**Given records:**
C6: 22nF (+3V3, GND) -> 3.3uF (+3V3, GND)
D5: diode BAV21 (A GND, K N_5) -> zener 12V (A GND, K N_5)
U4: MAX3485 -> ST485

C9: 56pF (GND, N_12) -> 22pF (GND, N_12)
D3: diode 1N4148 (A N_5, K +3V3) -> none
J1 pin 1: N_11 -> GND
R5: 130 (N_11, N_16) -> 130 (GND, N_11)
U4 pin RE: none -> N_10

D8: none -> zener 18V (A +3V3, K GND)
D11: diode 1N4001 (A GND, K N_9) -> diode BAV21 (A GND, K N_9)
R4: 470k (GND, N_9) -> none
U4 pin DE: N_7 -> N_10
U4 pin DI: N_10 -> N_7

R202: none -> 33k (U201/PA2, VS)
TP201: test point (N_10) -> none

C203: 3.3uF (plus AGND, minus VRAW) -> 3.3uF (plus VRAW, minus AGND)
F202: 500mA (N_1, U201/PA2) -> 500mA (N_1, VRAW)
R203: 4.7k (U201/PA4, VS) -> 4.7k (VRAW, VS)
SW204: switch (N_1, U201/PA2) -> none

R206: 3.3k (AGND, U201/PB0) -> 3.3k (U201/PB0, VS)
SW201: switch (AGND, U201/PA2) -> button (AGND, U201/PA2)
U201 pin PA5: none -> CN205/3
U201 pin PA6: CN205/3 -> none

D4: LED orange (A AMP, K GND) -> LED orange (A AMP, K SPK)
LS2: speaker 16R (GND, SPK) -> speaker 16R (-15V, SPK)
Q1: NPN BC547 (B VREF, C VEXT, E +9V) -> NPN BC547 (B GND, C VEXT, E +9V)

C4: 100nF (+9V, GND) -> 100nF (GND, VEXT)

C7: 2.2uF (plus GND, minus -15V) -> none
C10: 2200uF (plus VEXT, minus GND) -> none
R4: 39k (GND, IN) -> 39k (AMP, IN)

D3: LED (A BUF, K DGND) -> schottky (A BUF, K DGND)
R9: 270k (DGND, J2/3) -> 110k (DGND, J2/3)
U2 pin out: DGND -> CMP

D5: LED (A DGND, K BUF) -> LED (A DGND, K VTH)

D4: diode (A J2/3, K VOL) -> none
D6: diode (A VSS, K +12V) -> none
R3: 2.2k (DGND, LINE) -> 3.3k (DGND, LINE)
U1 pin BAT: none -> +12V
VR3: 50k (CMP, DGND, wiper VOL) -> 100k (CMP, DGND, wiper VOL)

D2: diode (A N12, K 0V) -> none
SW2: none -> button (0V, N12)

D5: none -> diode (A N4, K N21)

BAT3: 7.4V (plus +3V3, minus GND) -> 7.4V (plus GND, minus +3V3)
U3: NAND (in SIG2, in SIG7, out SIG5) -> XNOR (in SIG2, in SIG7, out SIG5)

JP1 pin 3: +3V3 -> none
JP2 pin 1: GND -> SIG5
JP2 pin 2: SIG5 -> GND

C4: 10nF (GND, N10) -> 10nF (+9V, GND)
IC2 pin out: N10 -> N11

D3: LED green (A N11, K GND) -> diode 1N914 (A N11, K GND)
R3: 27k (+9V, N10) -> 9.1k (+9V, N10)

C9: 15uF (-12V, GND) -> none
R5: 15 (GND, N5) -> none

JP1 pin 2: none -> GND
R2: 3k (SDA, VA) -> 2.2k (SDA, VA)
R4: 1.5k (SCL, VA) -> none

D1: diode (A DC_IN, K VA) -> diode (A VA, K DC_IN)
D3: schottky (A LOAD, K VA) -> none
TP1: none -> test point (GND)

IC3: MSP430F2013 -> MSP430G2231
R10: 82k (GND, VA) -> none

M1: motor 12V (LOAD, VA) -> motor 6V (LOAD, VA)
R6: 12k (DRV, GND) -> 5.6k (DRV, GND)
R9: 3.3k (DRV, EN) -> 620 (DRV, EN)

**Assigned task:** The records above should be repeated in full, exactly as given.

**Response below:**
C6: 22nF (+3V3, GND) -> 3.3uF (+3V3, GND)
D5: diode BAV21 (A GND, K N_5) -> zener 12V (A GND, K N_5)
U4: MAX3485 -> ST485

C9: 56pF (GND, N_12) -> 22pF (GND, N_12)
D3: diode 1N4148 (A N_5, K +3V3) -> none
J1 pin 1: N_11 -> GND
R5: 130 (N_11, N_16) -> 130 (GND, N_11)
U4 pin RE: none -> N_10

D8: none -> zener 18V (A +3V3, K GND)
D11: diode 1N4001 (A GND, K N_9) -> diode BAV21 (A GND, K N_9)
R4: 470k (GND, N_9) -> none
U4 pin DE: N_7 -> N_10
U4 pin DI: N_10 -> N_7

R202: none -> 33k (U201/PA2, VS)
TP201: test point (N_10) -> none

C203: 3.3uF (plus AGND, minus VRAW) -> 3.3uF (plus VRAW, minus AGND)
F202: 500mA (N_1, U201/PA2) -> 500mA (N_1, VRAW)
R203: 4.7k (U201/PA4, VS) -> 4.7k (VRAW, VS)
SW204: switch (N_1, U201/PA2) -> none

R206: 3.3k (AGND, U201/PB0) -> 3.3k (U201/PB0, VS)
SW201: switch (AGND, U201/PA2) -> button (AGND, U201/PA2)
U201 pin PA5: none -> CN205/3
U201 pin PA6: CN205/3 -> none

D4: LED orange (A AMP, K GND) -> LED orange (A AMP, K SPK)
LS2: speaker 16R (GND, SPK) -> speaker 16R (-15V, SPK)
Q1: NPN BC547 (B VREF, C VEXT, E +9V) -> NPN BC547 (B GND, C VEXT, E +9V)

C4: 100nF (+9V, GND) -> 100nF (GND, VEXT)

C7: 2.2uF (plus GND, minus -15V) -> none
C10: 2200uF (plus VEXT, minus GND) -> none
R4: 39k (GND, IN) -> 39k (AMP, IN)

D3: LED (A BUF, K DGND) -> schottky (A BUF, K DGND)
R9: 270k (DGND, J2/3) -> 110k (DGND, J2/3)
U2 pin out: DGND -> CMP

D5: LED (A DGND, K BUF) -> LED (A DGND, K VTH)

D4: diode (A J2/3, K VOL) -> none
D6: diode (A VSS, K +12V) -> none
R3: 2.2k (DGND, LINE) -> 3.3k (DGND, LINE)
U1 pin BAT: none -> +12V
VR3: 50k (CMP, DGND, wiper VOL) -> 100k (CMP, DGND, wiper VOL)

D2: diode (A N12, K 0V) -> none
SW2: none -> button (0V, N12)

D5: none -> diode (A N4, K N21)

BAT3: 7.4V (plus +3V3, minus GND) -> 7.4V (plus GND, minus +3V3)
U3: NAND (in SIG2, in SIG7, out SIG5) -> XNOR (in SIG2, in SIG7, out SIG5)

JP1 pin 3: +3V3 -> none
JP2 pin 1: GND -> SIG5
JP2 pin 2: SIG5 -> GND

C4: 10nF (GND, N10) -> 10nF (+9V, GND)
IC2 pin out: N10 -> N11

D3: LED green (A N11, K GND) -> diode 1N914 (A N11, K GND)
R3: 27k (+9V, N10) -> 9.1k (+9V, N10)

C9: 15uF (-12V, GND) -> none
R5: 15 (GND, N5) -> none

JP1 pin 2: none -> GND
R2: 3k (SDA, VA) -> 2.2k (SDA, VA)
R4: 1.5k (SCL, VA) -> none

D1: diode (A DC_IN, K VA) -> diode (A VA, K DC_IN)
D3: schottky (A LOAD, K VA) -> none
TP1: none -> test point (GND)

IC3: MSP430F2013 -> MSP430G2231
R10: 82k (GND, VA) -> none

M1: motor 12V (LOAD, VA) -> motor 6V (LOAD, VA)
R6: 12k (DRV, GND) -> 5.6k (DRV, GND)
R9: 3.3k (DRV, EN) -> 620 (DRV, EN)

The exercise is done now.